• TASK STATEMENT: Give all the lines below again, exactly, with no pictures.

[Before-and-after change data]
___

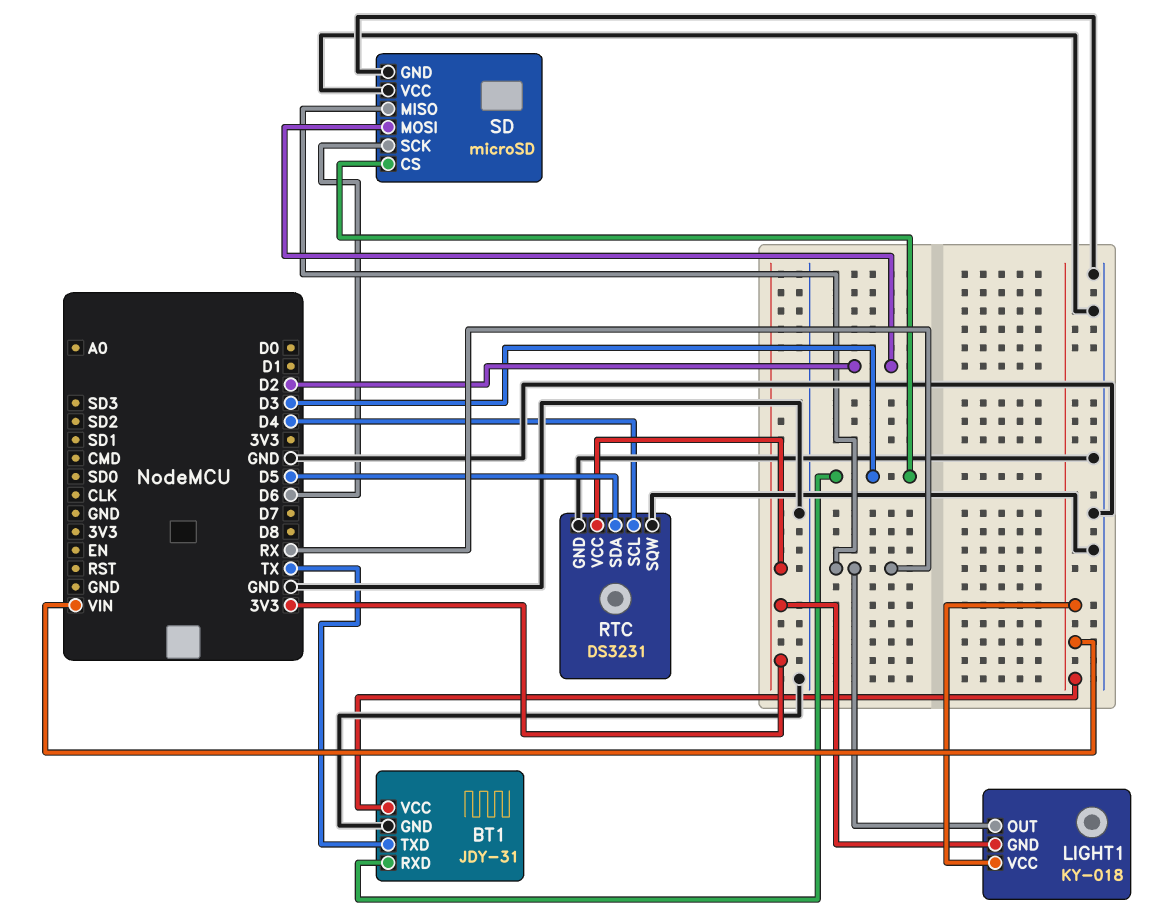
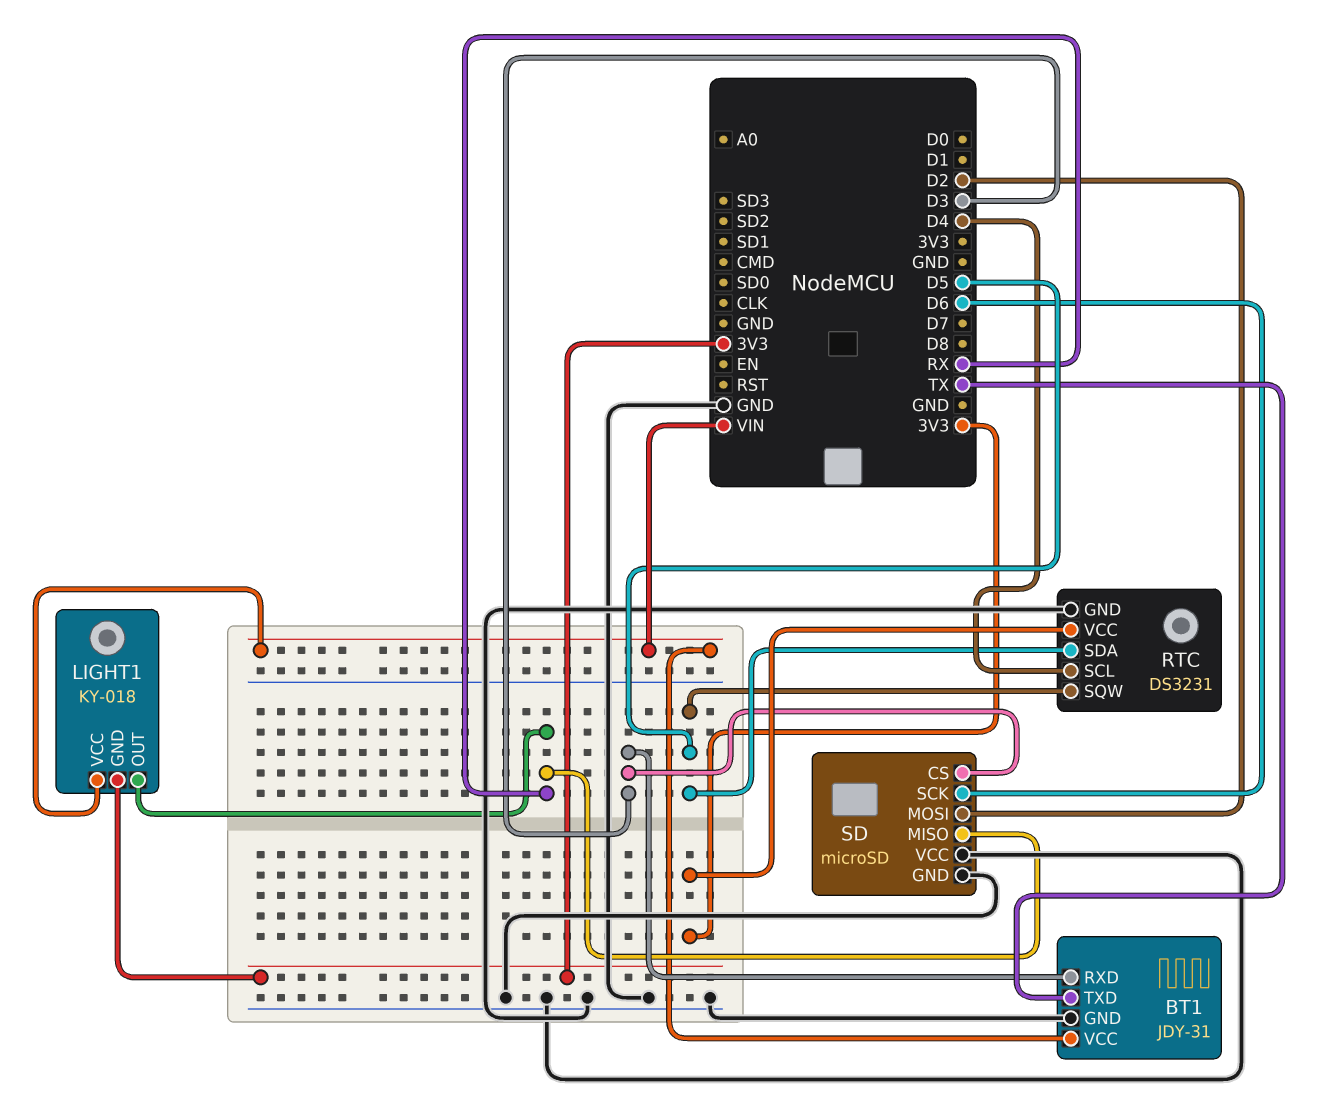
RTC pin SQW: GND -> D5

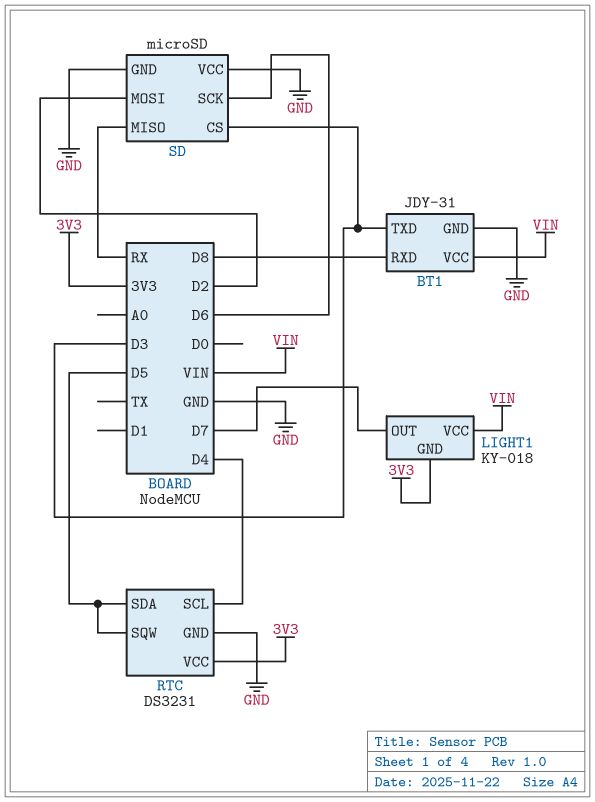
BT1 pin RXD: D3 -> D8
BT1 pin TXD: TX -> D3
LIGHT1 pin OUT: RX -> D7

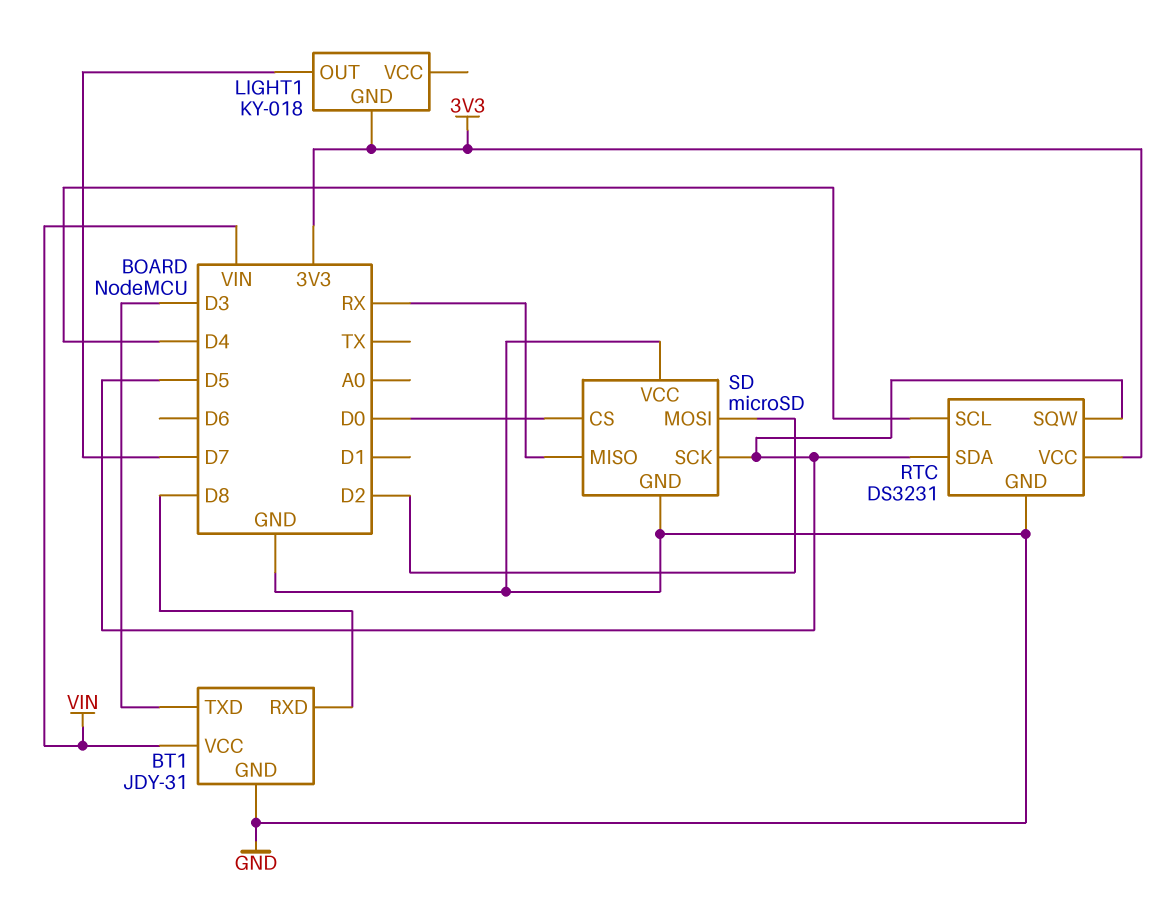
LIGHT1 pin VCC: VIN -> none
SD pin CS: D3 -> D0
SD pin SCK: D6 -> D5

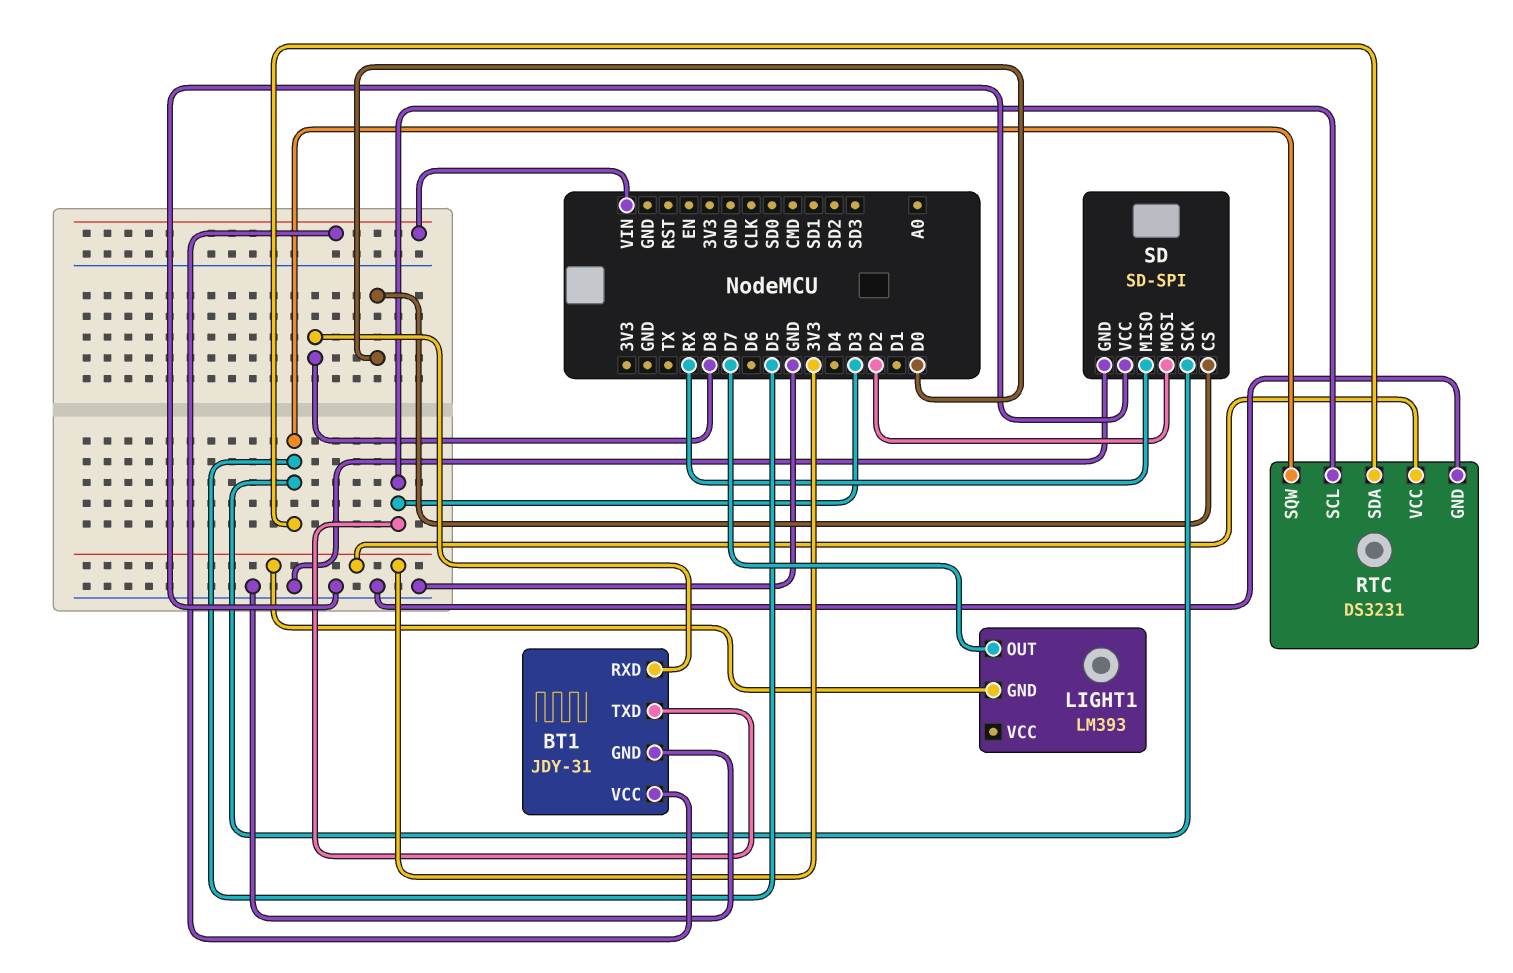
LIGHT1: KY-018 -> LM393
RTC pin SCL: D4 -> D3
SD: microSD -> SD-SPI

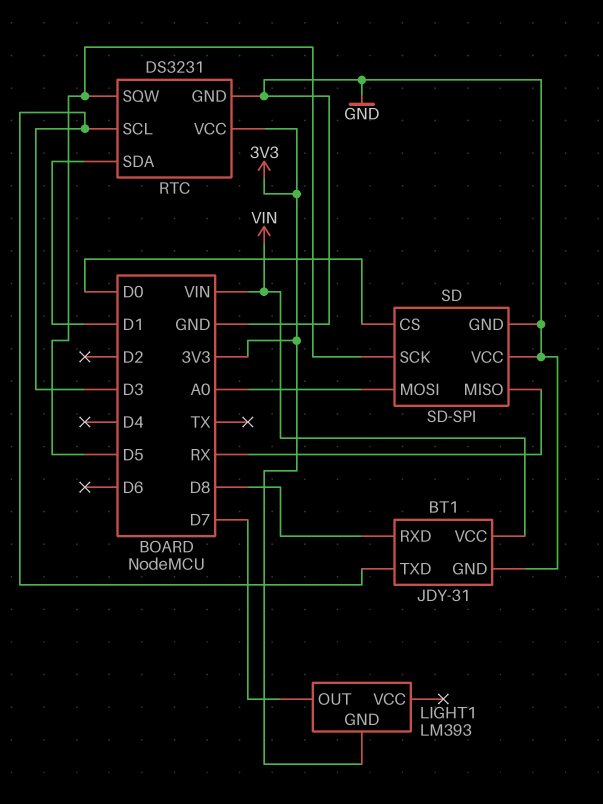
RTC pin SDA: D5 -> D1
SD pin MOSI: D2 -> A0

___

• ANSWER:
RTC pin SQW: GND -> D5

BT1 pin RXD: D3 -> D8
BT1 pin TXD: TX -> D3
LIGHT1 pin OUT: RX -> D7

LIGHT1 pin VCC: VIN -> none
SD pin CS: D3 -> D0
SD pin SCK: D6 -> D5

LIGHT1: KY-018 -> LM393
RTC pin SCL: D4 -> D3
SD: microSD -> SD-SPI

RTC pin SDA: D5 -> D1
SD pin MOSI: D2 -> A0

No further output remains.